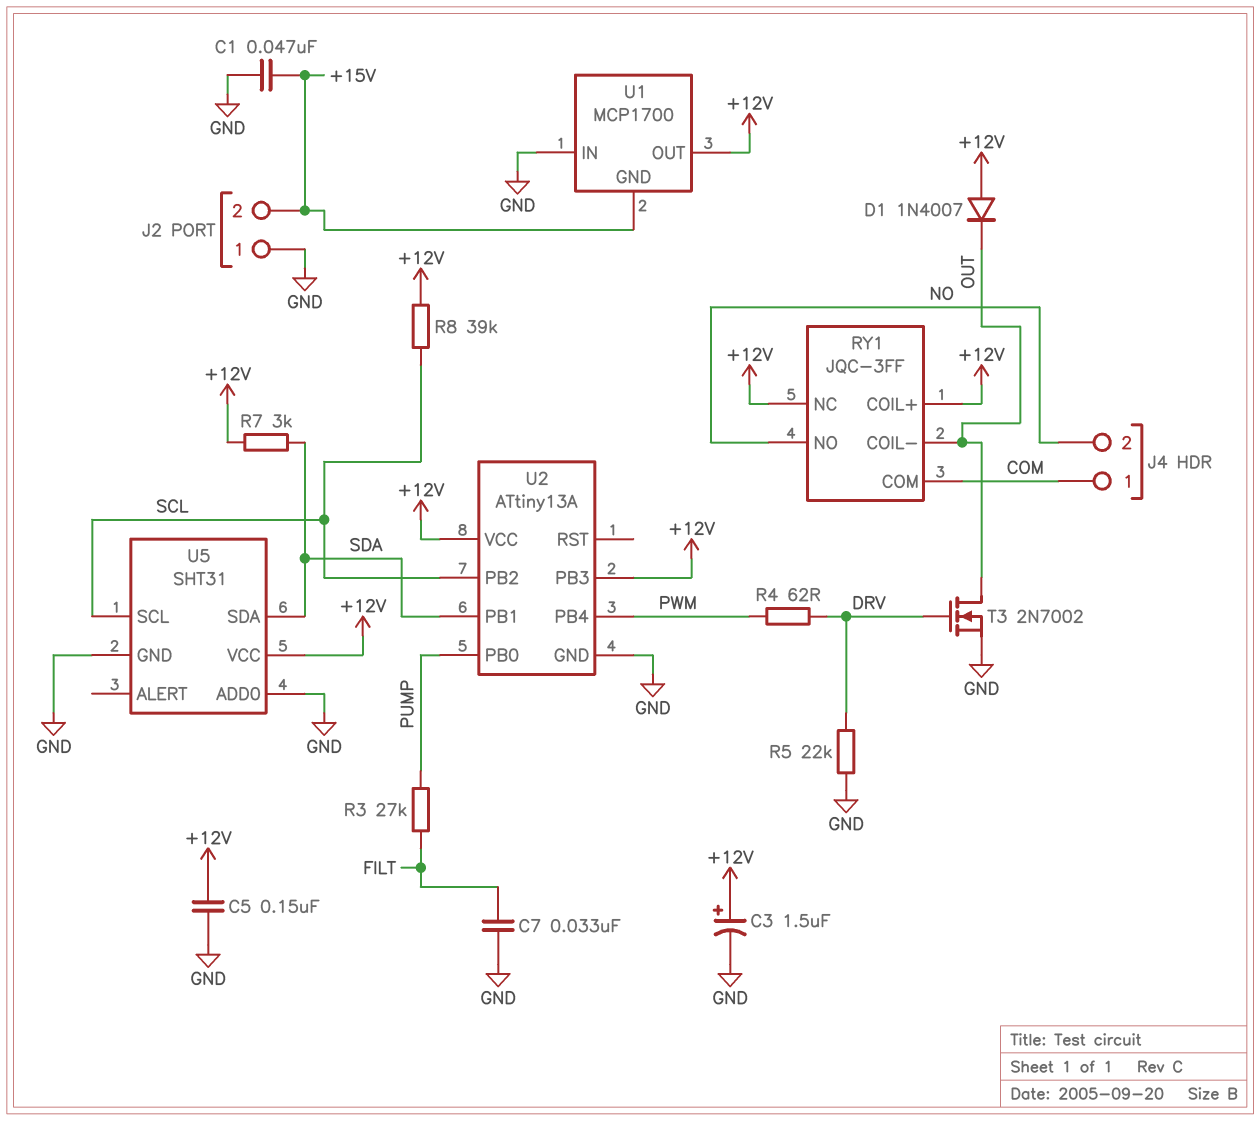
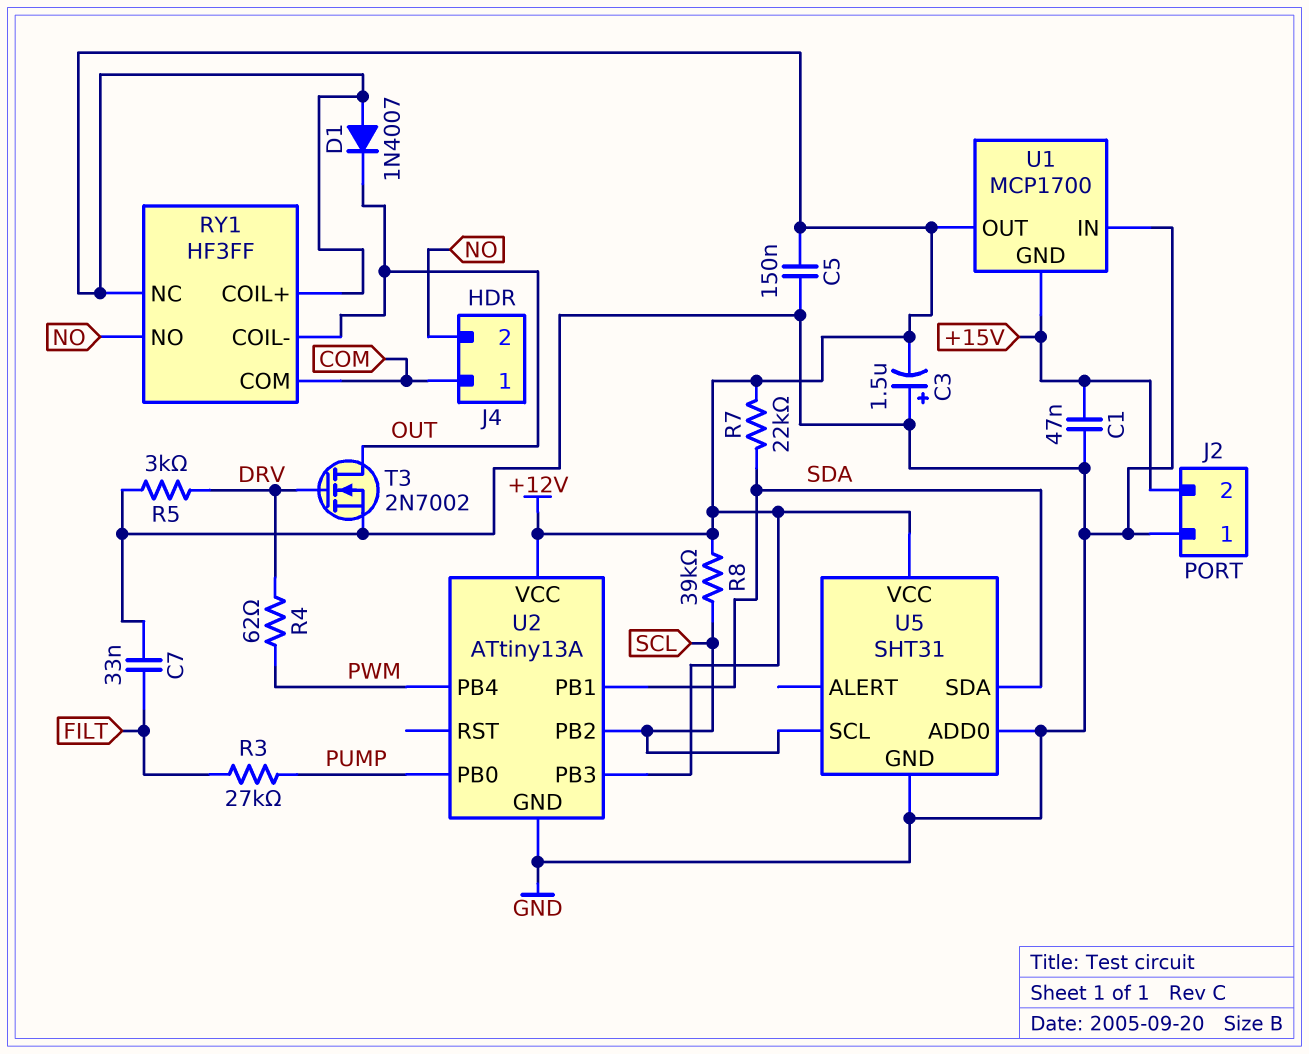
C3: 1.5uF (plus +12V, minus GND) -> 1.5uF (plus GND, minus +12V)
R5: 22k (DRV, GND) -> 3k (DRV, GND)
R7: 3k (+12V, SDA) -> 22k (+12V, SDA)
RY1: JQC-3FF -> HF3FF

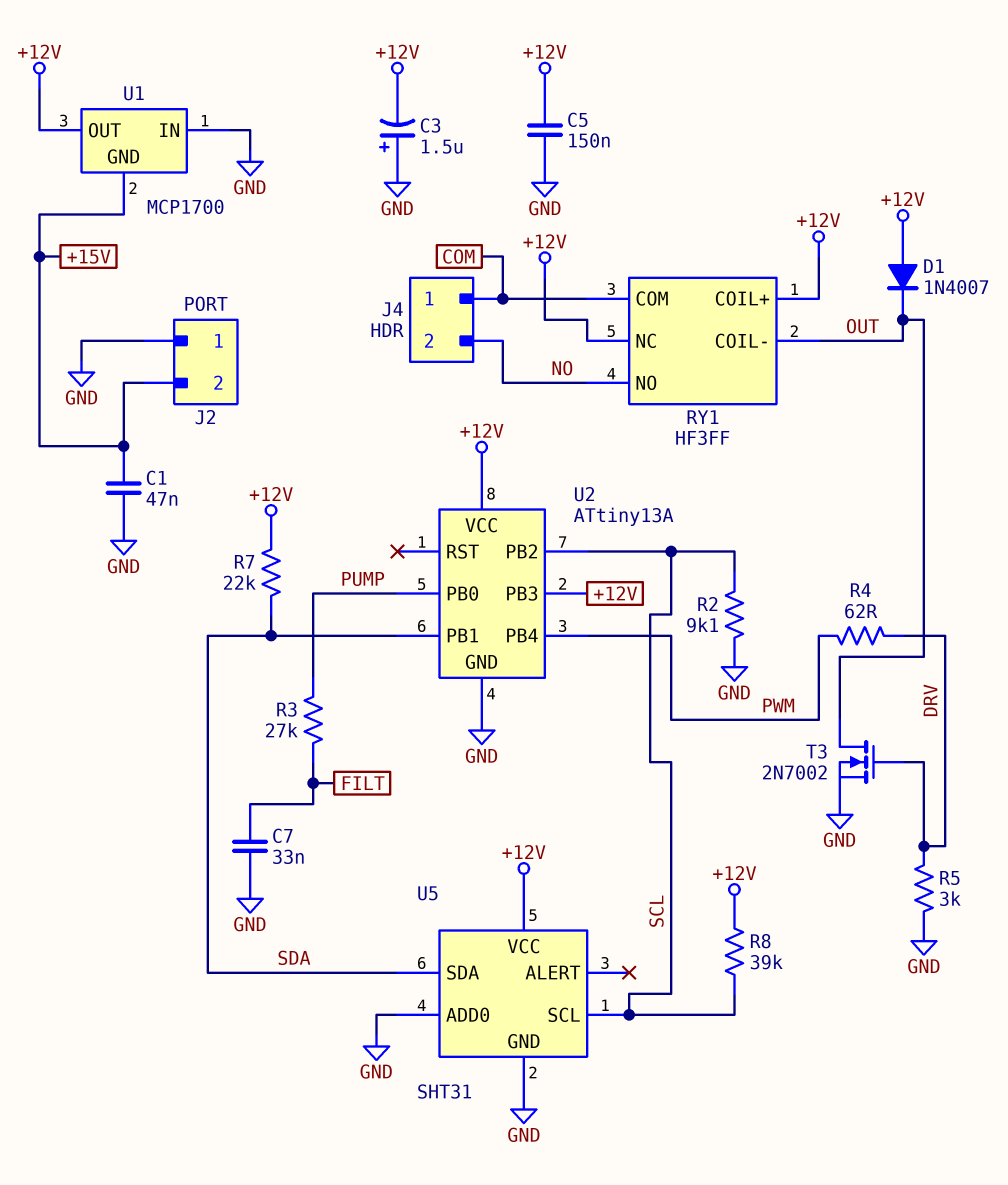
R2: none -> 9.1k (GND, SCL)

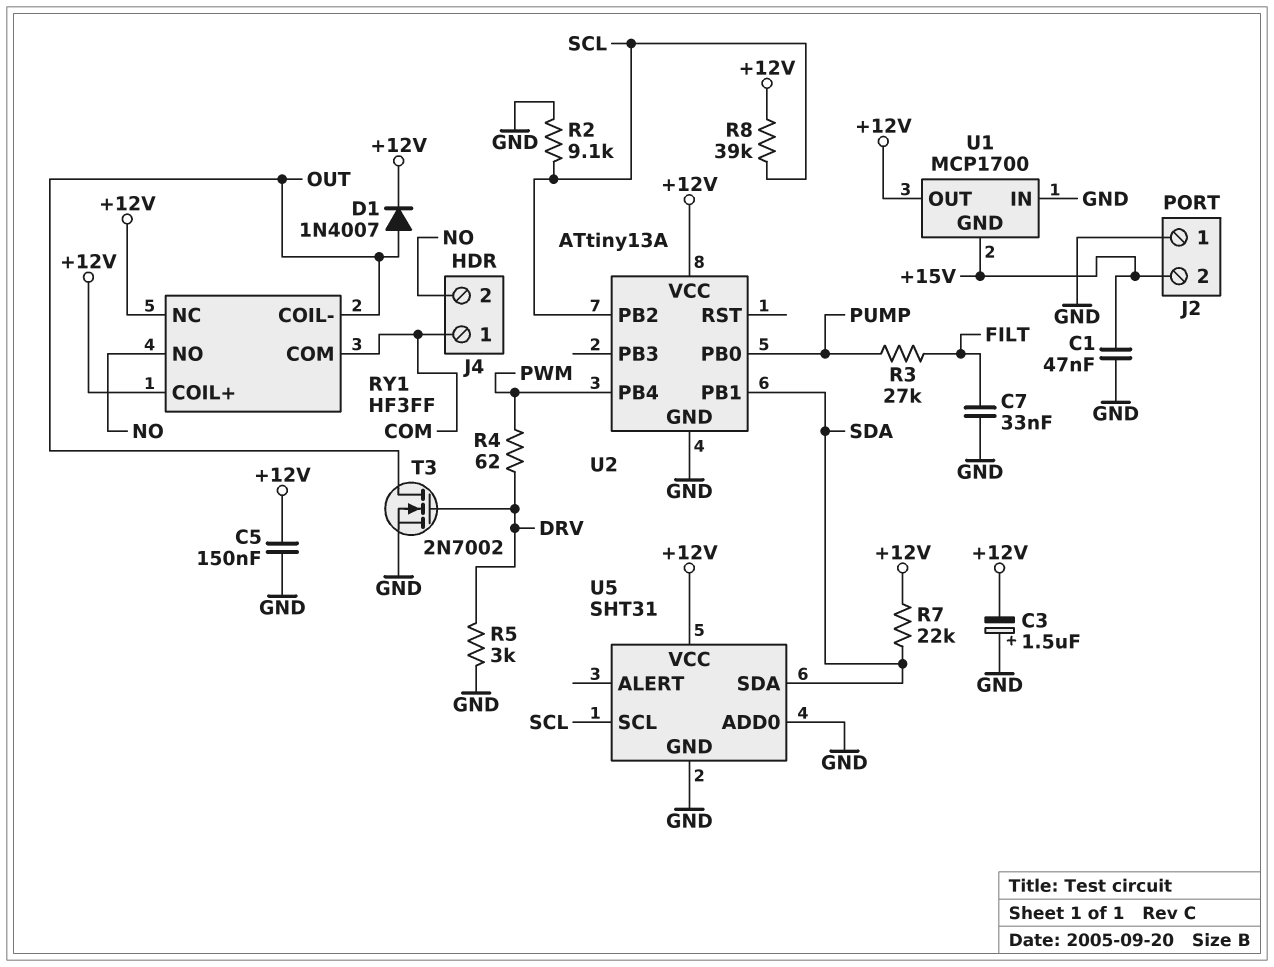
D1: diode 1N4007 (A +12V, K OUT) -> diode 1N4007 (A OUT, K +12V)
U2 pin PB3: +12V -> none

### Problem
Leave out the images and copy all remaining data word for word.

### Solution for this problem
C3: 1.5uF (plus +12V, minus GND) -> 1.5uF (plus GND, minus +12V)
R5: 22k (DRV, GND) -> 3k (DRV, GND)
R7: 3k (+12V, SDA) -> 22k (+12V, SDA)
RY1: JQC-3FF -> HF3FF

R2: none -> 9.1k (GND, SCL)

D1: diode 1N4007 (A +12V, K OUT) -> diode 1N4007 (A OUT, K +12V)
U2 pin PB3: +12V -> none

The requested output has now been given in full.